=== Given records ===
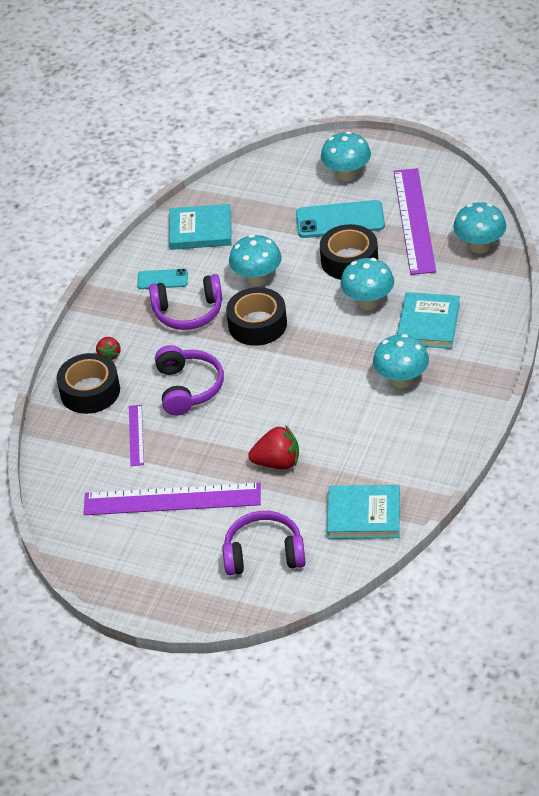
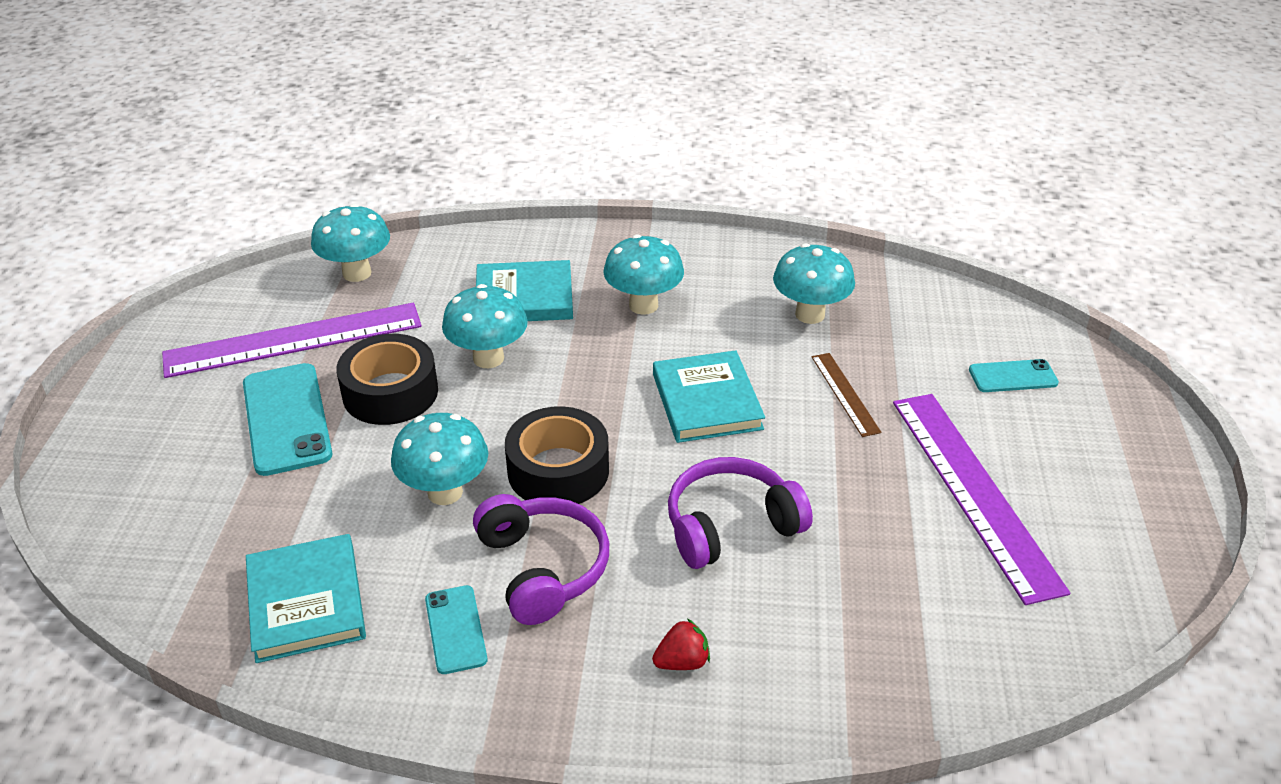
camera: 110 degrees left, 5 degrees down
black tape [57,353,120,414] -> none
purple ruler [129,404,144,466] -> none
purple headphones [223,511,306,575] -> turquoise phone [969,359,1059,392]
red strawberry [248,425,299,470] -> brown ruler [812,353,881,437]
turquoise mushroom [321,131,371,182] -> turquoise mushroom moved to [773,243,855,324]
turquoise book [327,485,400,539] -> turquoise book moved to [653,350,765,443]

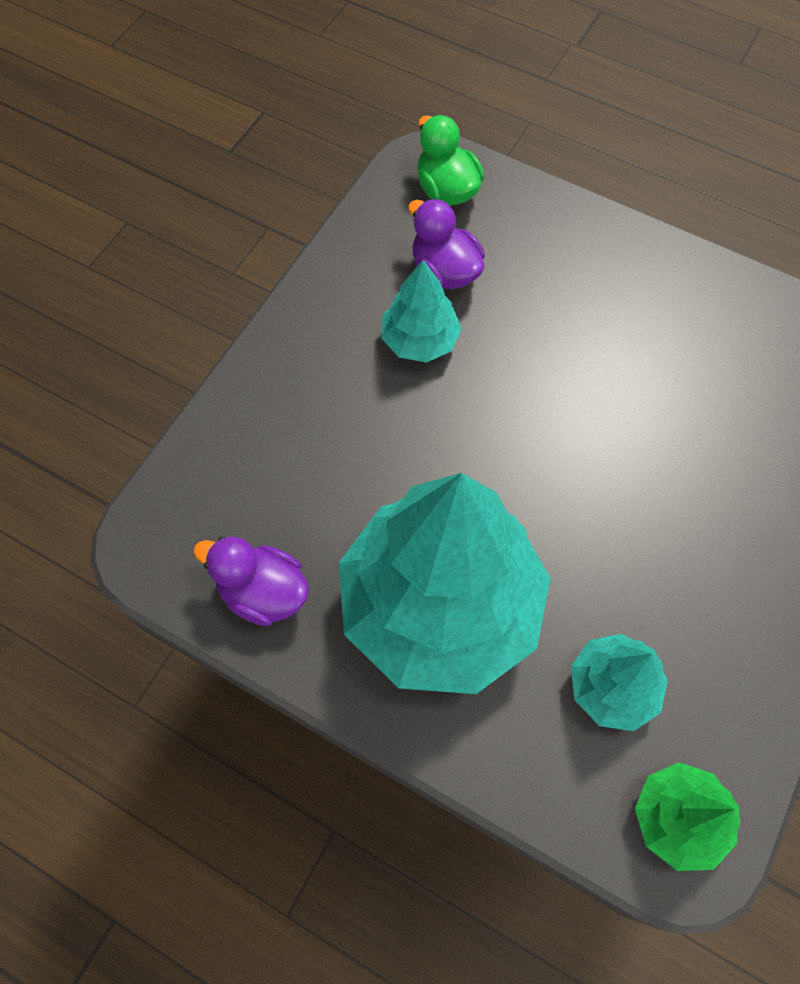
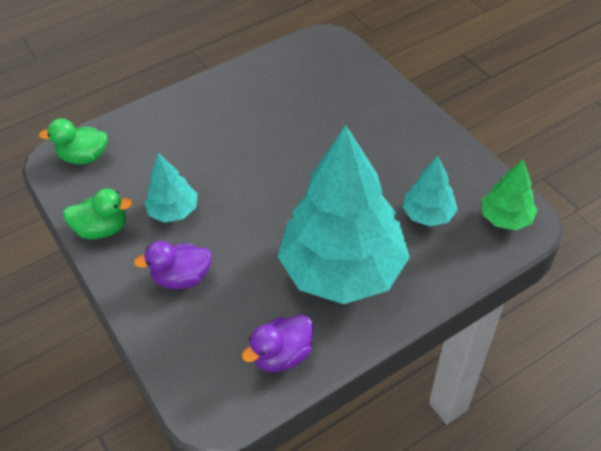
camera: 60 degrees left, 15 degrees down
purple duck [408,199,485,289] -> purple duck moved to [134,241,212,289]
none -> green duck [63,189,133,239]

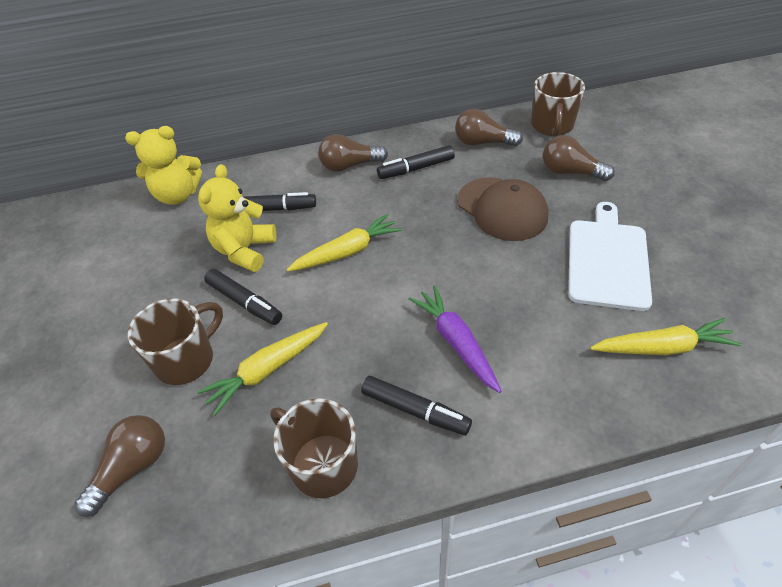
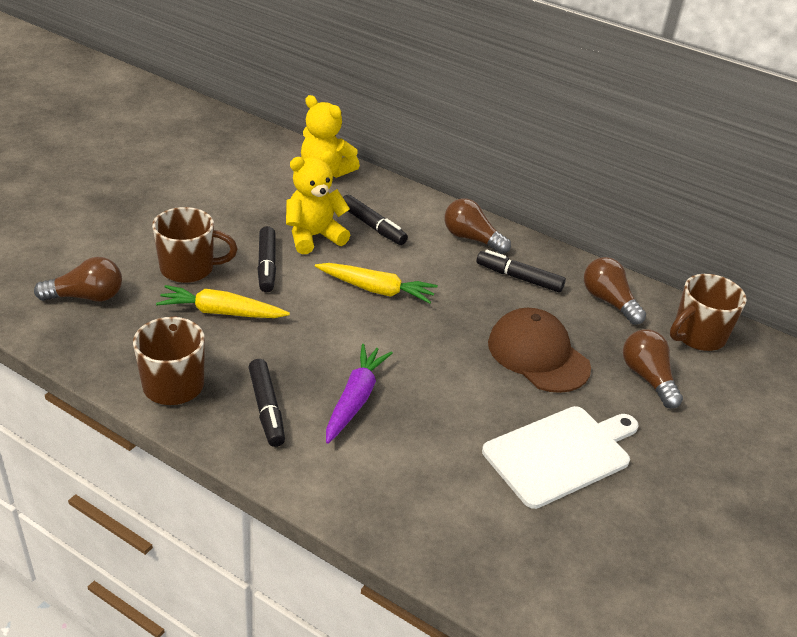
camera: 40 degrees right, 10 degrees down
brown cap [457,177,548,241] -> brown cap turned 135 degrees clockwise [488,308,591,393]
yellow carrot [590,318,741,355] -> none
===
=== Requirement ===
Return all the data exactly, pictures omitted.

=== Solution for this problem ===
camera: 110 degrees left, 5 degrees down
black tape [57,353,120,414] -> none
purple ruler [129,404,144,466] -> none
purple headphones [223,511,306,575] -> turquoise phone [969,359,1059,392]
red strawberry [248,425,299,470] -> brown ruler [812,353,881,437]
turquoise mushroom [321,131,371,182] -> turquoise mushroom moved to [773,243,855,324]
turquoise book [327,485,400,539] -> turquoise book moved to [653,350,765,443]

camera: 60 degrees left, 15 degrees down
purple duck [408,199,485,289] -> purple duck moved to [134,241,212,289]
none -> green duck [63,189,133,239]

camera: 40 degrees right, 10 degrees down
brown cap [457,177,548,241] -> brown cap turned 135 degrees clockwise [488,308,591,393]
yellow carrot [590,318,741,355] -> none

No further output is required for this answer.